Find every line below with the string "none" and pick it out.

[Object matching data]
Segment Open

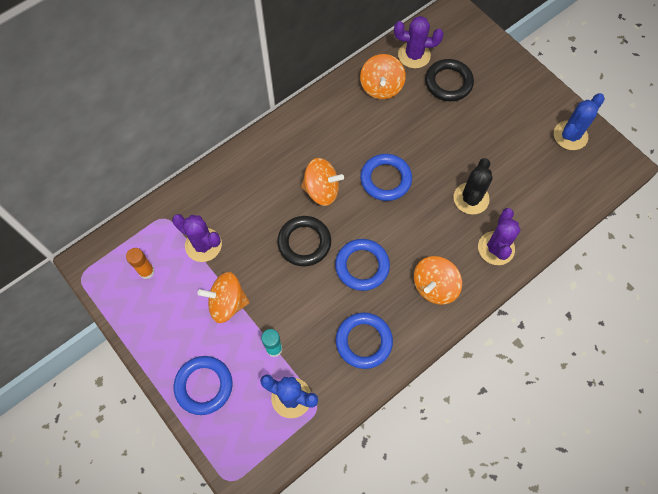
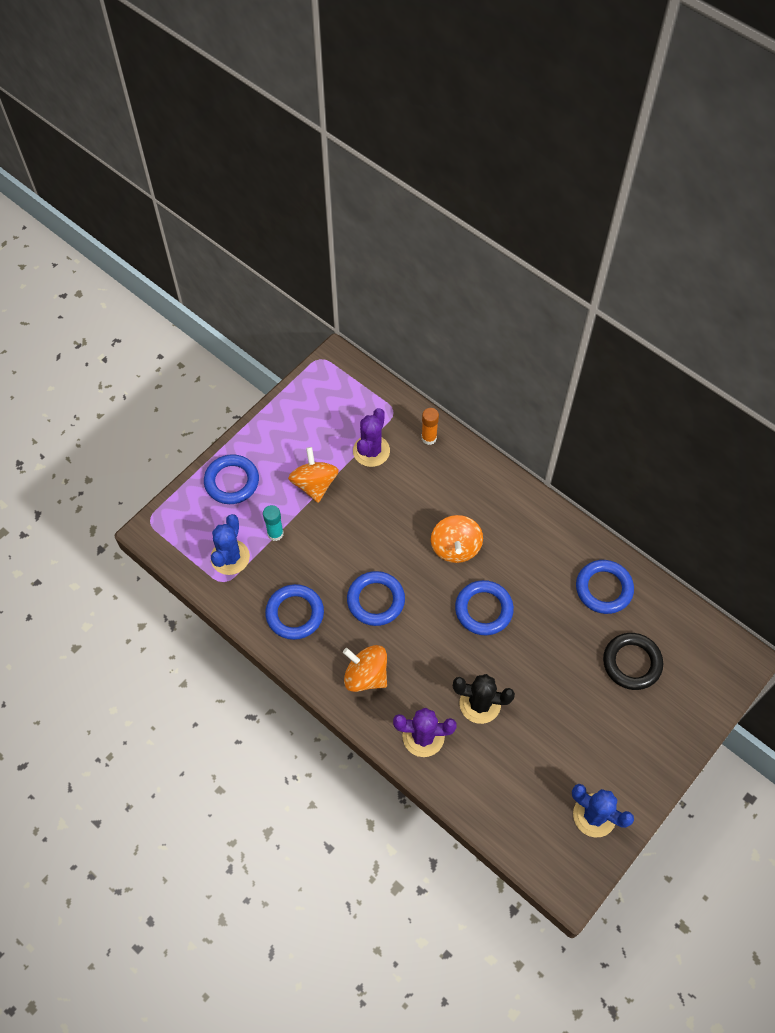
camera: 80 degrees right, 5 degrees down
orange glue stick [126,248,155,279] -> orange glue stick moved to [422,408,439,445]
black ring [277,216,331,266] -> none
orange spinning top [360,54,406,99] -> blue ring [576,560,634,614]
purple cactus [394,16,443,68] -> none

Segment Closed

◆ Solution ◆
black ring [277,216,331,266] -> none
purple cactus [394,16,443,68] -> none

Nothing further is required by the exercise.